* Description of the task:
Pull out each line of the records holding the string "black".

* Records excerpted from a collection:
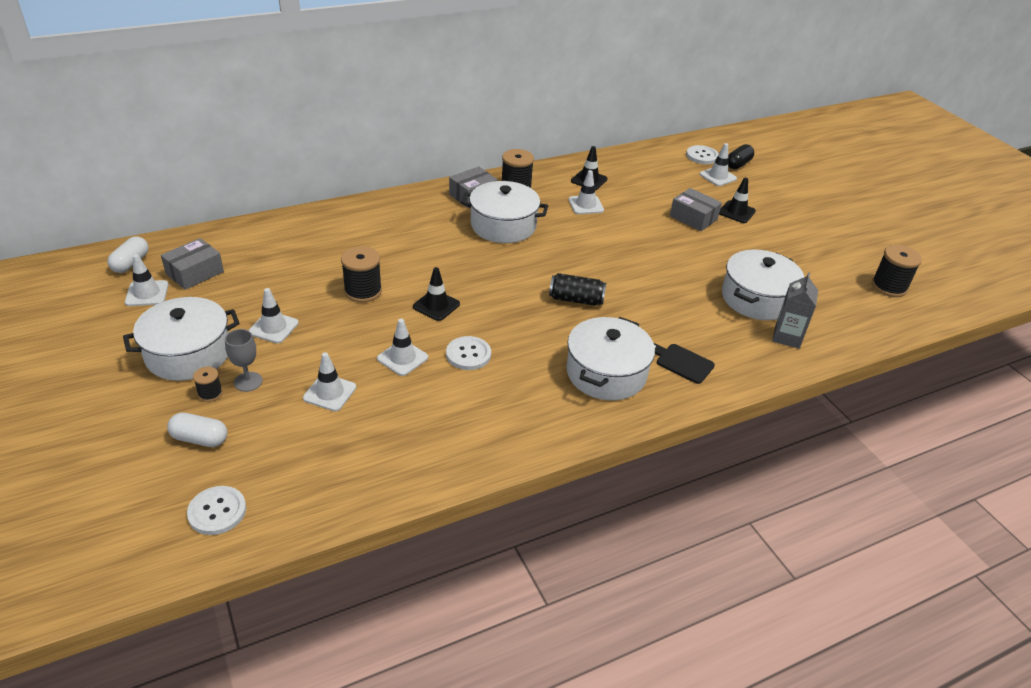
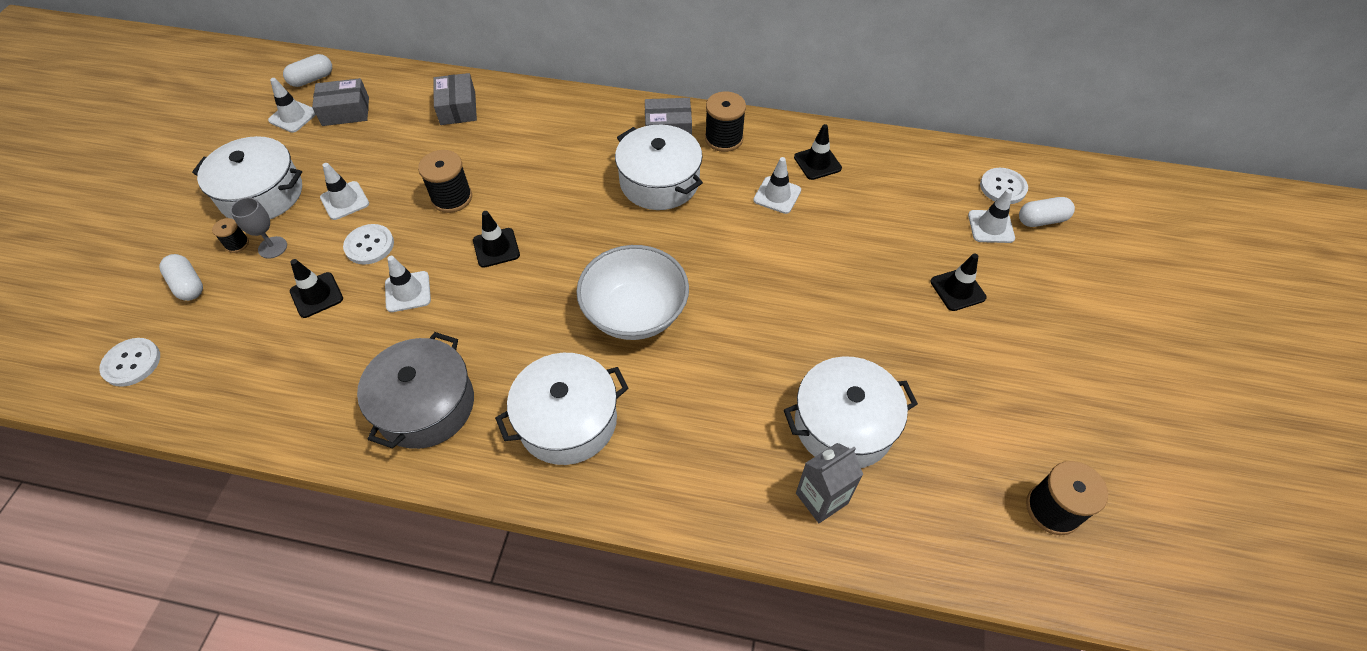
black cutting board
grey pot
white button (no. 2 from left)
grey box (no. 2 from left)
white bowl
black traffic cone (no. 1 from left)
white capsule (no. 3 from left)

* Solution:
black cutting board
black traffic cone (no. 1 from left)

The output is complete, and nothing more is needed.